● Your task
Find the lines of the records in which the word "grey" appears and report how many there are, as a number alone.

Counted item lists
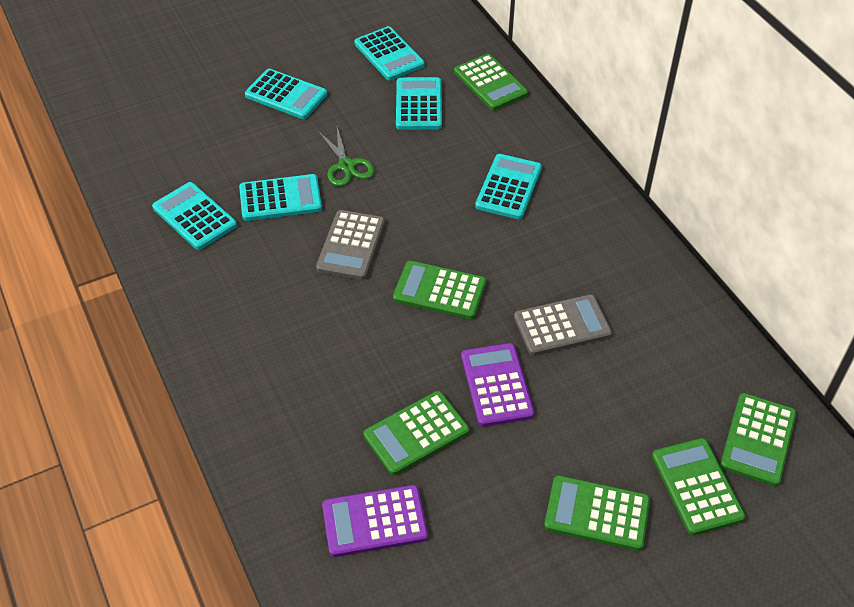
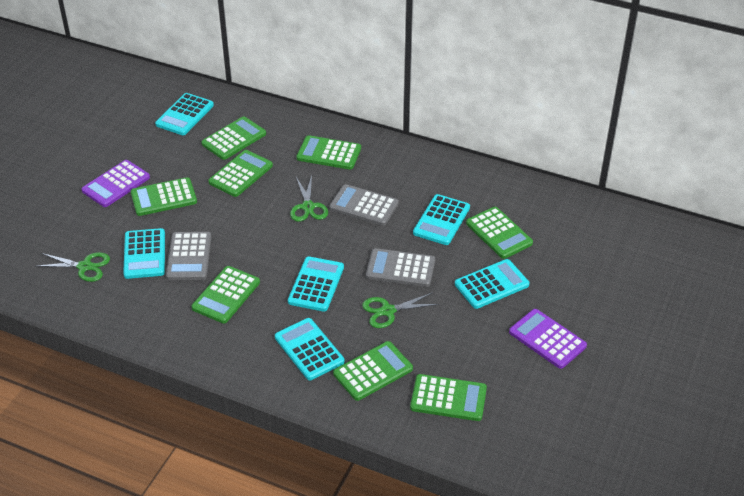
green calculator: 6 -> 8
green scissors: 1 -> 3
grey calculator: 2 -> 3

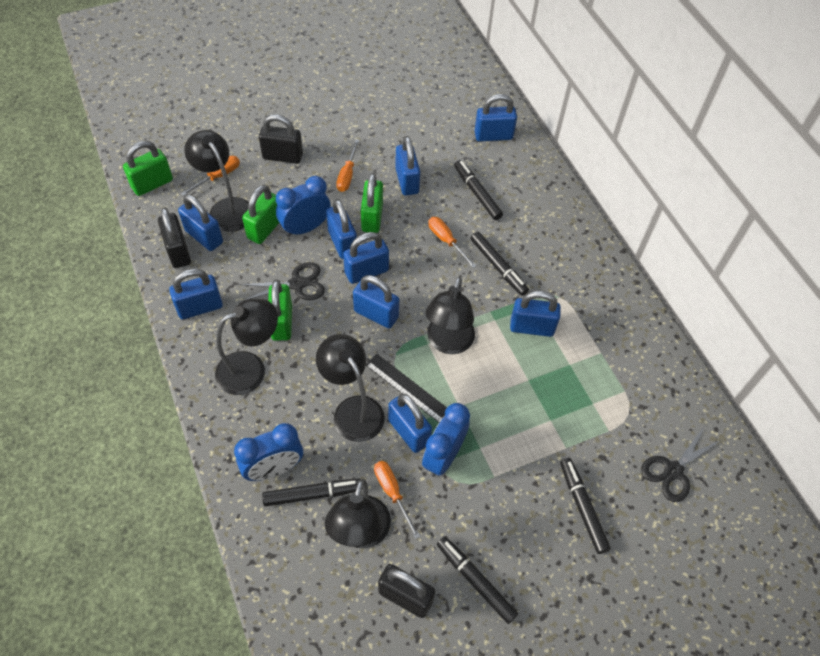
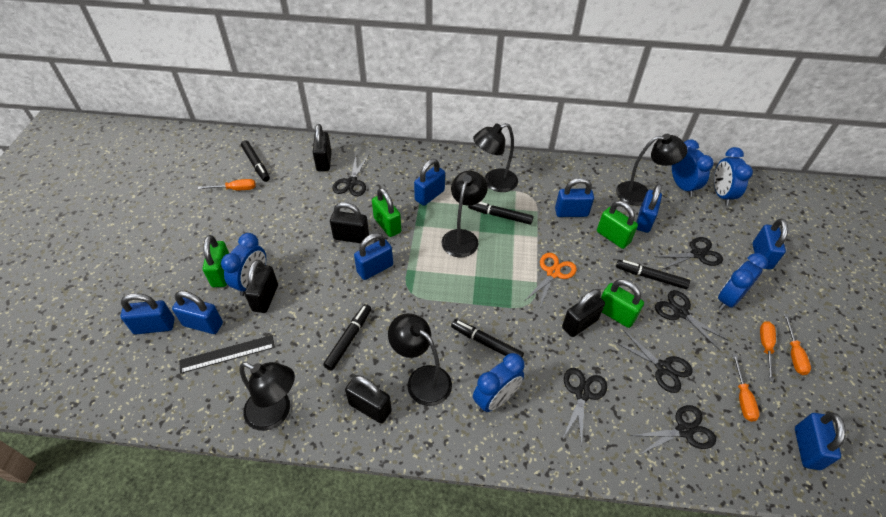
black padlock: 3 -> 5
black scissors: 2 -> 6
blue clock: 3 -> 5
blue padlock: 9 -> 8
orange scissors: 0 -> 1

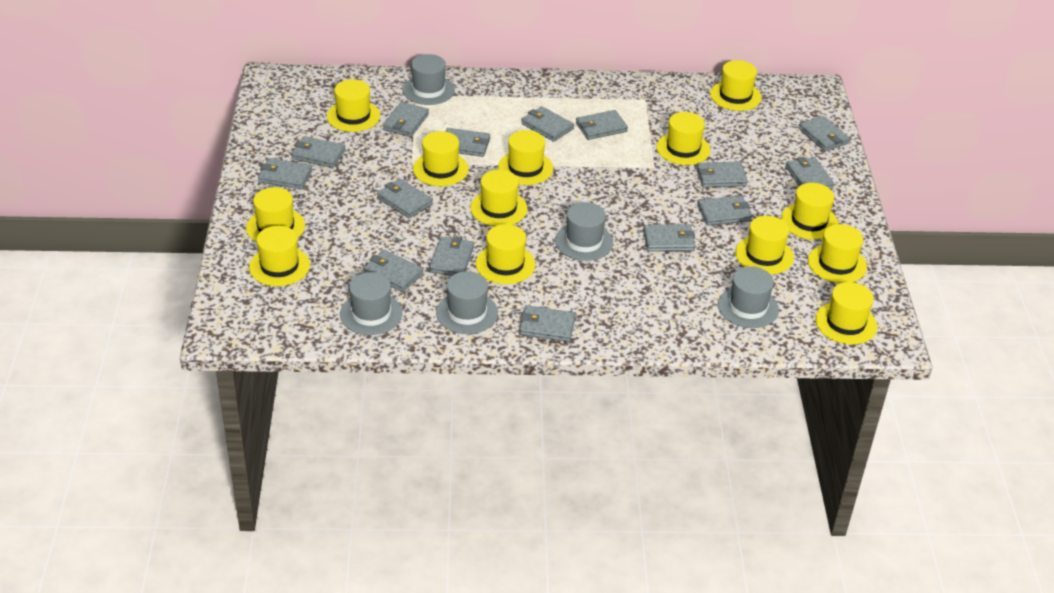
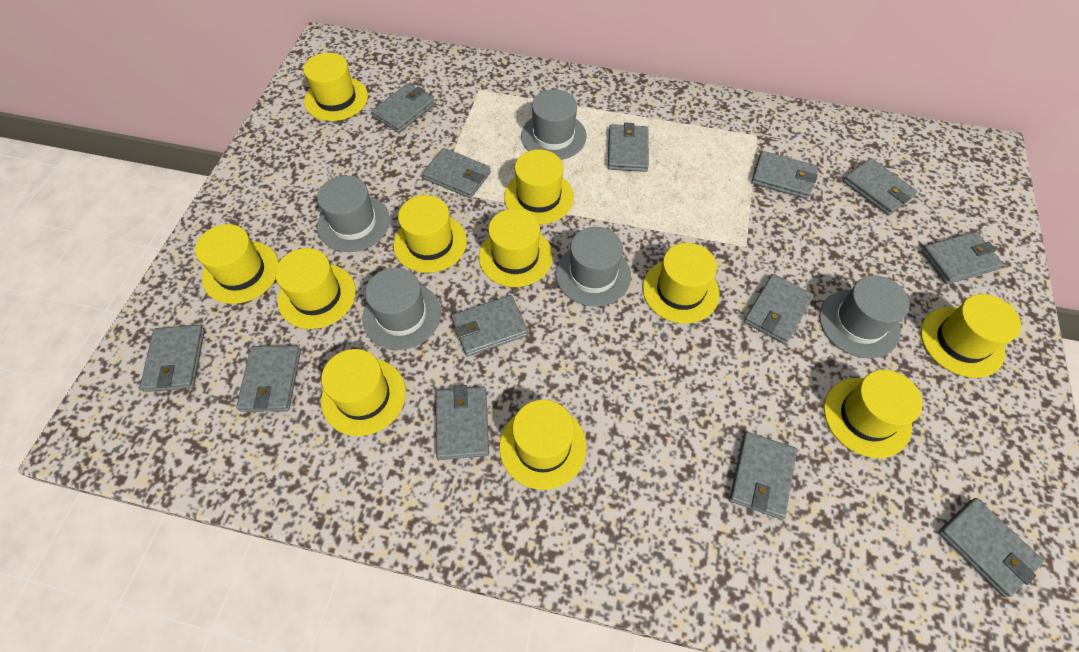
grey wallet: 15 -> 13
yellow hat: 13 -> 11

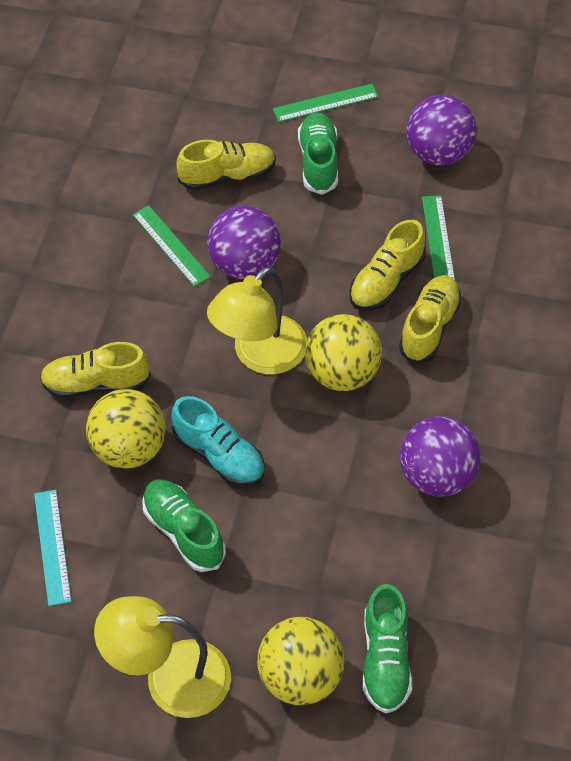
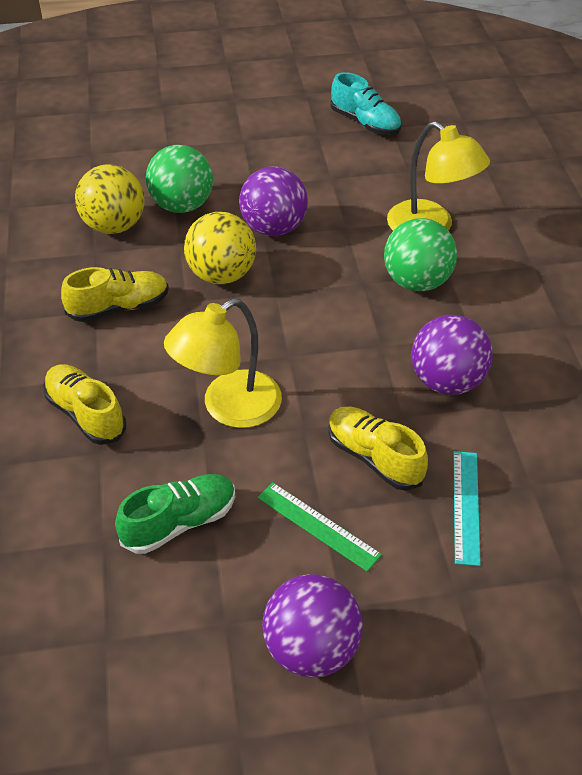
green ball: 0 -> 2
green ruler: 3 -> 1
green shoe: 3 -> 1
yellow ball: 3 -> 2
yellow shoe: 4 -> 3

● Answer for this exercise
2